>>>
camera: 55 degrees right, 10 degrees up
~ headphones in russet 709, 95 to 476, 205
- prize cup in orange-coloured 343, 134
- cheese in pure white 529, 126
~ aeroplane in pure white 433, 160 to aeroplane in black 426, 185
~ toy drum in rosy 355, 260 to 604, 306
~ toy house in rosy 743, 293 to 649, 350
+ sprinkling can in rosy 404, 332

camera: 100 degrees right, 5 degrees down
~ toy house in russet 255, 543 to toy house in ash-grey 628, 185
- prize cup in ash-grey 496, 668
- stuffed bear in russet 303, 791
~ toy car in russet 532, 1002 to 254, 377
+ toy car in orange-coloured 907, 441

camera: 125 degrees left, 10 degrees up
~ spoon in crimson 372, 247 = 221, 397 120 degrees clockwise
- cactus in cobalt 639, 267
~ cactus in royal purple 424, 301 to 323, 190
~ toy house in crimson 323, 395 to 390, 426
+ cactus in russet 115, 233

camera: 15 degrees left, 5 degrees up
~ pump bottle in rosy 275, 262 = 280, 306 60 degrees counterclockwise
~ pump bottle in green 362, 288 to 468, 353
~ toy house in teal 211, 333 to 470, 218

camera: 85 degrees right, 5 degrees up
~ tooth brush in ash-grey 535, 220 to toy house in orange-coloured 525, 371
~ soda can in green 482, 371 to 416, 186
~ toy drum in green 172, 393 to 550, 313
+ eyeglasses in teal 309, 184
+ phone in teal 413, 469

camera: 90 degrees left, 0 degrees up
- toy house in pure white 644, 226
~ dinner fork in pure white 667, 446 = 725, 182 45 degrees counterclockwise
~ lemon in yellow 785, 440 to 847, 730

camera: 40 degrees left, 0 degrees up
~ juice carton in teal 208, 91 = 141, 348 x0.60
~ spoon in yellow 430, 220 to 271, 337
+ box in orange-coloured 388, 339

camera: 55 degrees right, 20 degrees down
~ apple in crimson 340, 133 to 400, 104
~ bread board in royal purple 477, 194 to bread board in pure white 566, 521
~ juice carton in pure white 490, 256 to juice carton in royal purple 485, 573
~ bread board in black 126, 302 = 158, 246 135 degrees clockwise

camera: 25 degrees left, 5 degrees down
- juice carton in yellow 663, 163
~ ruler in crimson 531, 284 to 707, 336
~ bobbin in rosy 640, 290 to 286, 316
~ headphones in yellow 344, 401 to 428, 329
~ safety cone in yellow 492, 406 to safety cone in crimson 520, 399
<<<
▸ YOUR ASSIGNMENT
All entries are to be repeated exactly and completely.

▸ RESPONSE
camera: 55 degrees right, 10 degrees up
~ headphones in russet 709, 95 to 476, 205
- prize cup in orange-coloured 343, 134
- cheese in pure white 529, 126
~ aeroplane in pure white 433, 160 to aeroplane in black 426, 185
~ toy drum in rosy 355, 260 to 604, 306
~ toy house in rosy 743, 293 to 649, 350
+ sprinkling can in rosy 404, 332

camera: 100 degrees right, 5 degrees down
~ toy house in russet 255, 543 to toy house in ash-grey 628, 185
- prize cup in ash-grey 496, 668
- stuffed bear in russet 303, 791
~ toy car in russet 532, 1002 to 254, 377
+ toy car in orange-coloured 907, 441

camera: 125 degrees left, 10 degrees up
~ spoon in crimson 372, 247 = 221, 397 120 degrees clockwise
- cactus in cobalt 639, 267
~ cactus in royal purple 424, 301 to 323, 190
~ toy house in crimson 323, 395 to 390, 426
+ cactus in russet 115, 233

camera: 15 degrees left, 5 degrees up
~ pump bottle in rosy 275, 262 = 280, 306 60 degrees counterclockwise
~ pump bottle in green 362, 288 to 468, 353
~ toy house in teal 211, 333 to 470, 218

camera: 85 degrees right, 5 degrees up
~ tooth brush in ash-grey 535, 220 to toy house in orange-coloured 525, 371
~ soda can in green 482, 371 to 416, 186
~ toy drum in green 172, 393 to 550, 313
+ eyeglasses in teal 309, 184
+ phone in teal 413, 469

camera: 90 degrees left, 0 degrees up
- toy house in pure white 644, 226
~ dinner fork in pure white 667, 446 = 725, 182 45 degrees counterclockwise
~ lemon in yellow 785, 440 to 847, 730

camera: 40 degrees left, 0 degrees up
~ juice carton in teal 208, 91 = 141, 348 x0.60
~ spoon in yellow 430, 220 to 271, 337
+ box in orange-coloured 388, 339

camera: 55 degrees right, 20 degrees down
~ apple in crimson 340, 133 to 400, 104
~ bread board in royal purple 477, 194 to bread board in pure white 566, 521
~ juice carton in pure white 490, 256 to juice carton in royal purple 485, 573
~ bread board in black 126, 302 = 158, 246 135 degrees clockwise

camera: 25 degrees left, 5 degrees down
- juice carton in yellow 663, 163
~ ruler in crimson 531, 284 to 707, 336
~ bobbin in rosy 640, 290 to 286, 316
~ headphones in yellow 344, 401 to 428, 329
~ safety cone in yellow 492, 406 to safety cone in crimson 520, 399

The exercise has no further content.